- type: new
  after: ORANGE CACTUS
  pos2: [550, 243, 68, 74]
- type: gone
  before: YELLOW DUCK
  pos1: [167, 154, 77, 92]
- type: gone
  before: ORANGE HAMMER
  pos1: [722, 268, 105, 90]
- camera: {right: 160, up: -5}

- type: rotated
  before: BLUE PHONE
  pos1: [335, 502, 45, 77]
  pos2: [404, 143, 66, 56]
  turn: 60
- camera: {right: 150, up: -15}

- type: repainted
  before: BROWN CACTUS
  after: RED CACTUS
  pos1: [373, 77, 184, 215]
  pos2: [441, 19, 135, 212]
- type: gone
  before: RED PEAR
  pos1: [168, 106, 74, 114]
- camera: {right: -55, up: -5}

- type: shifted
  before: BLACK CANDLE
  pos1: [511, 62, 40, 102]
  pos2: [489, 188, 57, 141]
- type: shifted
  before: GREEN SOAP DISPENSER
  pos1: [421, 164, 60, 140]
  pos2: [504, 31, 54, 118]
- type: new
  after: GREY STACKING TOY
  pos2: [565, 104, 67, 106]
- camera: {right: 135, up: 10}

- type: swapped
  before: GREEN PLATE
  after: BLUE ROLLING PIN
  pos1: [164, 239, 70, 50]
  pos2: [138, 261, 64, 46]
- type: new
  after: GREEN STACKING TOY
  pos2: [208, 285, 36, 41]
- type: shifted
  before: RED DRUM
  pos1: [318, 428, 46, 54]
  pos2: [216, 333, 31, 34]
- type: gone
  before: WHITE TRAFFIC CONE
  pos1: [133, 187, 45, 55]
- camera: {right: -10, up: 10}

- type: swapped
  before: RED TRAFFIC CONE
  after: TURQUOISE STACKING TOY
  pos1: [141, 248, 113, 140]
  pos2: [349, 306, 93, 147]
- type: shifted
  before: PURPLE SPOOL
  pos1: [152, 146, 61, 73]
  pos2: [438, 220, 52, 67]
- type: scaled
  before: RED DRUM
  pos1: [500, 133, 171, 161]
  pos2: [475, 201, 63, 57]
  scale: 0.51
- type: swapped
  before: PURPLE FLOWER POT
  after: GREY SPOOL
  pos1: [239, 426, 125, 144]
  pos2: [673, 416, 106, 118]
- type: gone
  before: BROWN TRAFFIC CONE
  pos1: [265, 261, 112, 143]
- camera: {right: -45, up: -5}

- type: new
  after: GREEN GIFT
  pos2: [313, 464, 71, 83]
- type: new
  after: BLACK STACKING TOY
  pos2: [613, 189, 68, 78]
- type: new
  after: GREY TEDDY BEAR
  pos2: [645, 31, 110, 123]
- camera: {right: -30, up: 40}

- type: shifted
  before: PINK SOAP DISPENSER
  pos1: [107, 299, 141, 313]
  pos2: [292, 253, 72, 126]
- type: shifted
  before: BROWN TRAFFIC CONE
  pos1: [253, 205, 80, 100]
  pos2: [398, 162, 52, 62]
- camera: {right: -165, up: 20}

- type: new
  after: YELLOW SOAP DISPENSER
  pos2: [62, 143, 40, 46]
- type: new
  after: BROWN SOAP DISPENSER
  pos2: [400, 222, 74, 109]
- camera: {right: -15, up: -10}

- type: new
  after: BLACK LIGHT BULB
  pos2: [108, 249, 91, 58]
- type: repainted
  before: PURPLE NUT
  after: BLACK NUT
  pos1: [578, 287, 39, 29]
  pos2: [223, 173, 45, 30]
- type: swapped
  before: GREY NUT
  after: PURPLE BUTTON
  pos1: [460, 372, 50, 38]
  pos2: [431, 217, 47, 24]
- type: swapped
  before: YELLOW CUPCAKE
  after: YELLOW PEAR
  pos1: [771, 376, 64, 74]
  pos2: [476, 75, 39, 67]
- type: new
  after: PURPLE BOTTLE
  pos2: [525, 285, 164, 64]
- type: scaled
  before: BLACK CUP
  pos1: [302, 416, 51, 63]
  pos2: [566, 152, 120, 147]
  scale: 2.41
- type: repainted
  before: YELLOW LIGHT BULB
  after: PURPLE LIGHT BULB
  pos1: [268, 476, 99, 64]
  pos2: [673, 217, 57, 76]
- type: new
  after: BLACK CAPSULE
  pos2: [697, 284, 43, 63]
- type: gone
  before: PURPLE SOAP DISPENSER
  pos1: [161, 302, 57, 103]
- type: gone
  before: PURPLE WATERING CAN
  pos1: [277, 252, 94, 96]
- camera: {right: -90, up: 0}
◇ ◇ ◇ ◇ ◇ ◇ ◇
- _ASSIGNMENT_:
Please work out how many lines of the data include the string "BROWN" and reply with the number alone.

- _RESULT OF THE EXERCISE_:
4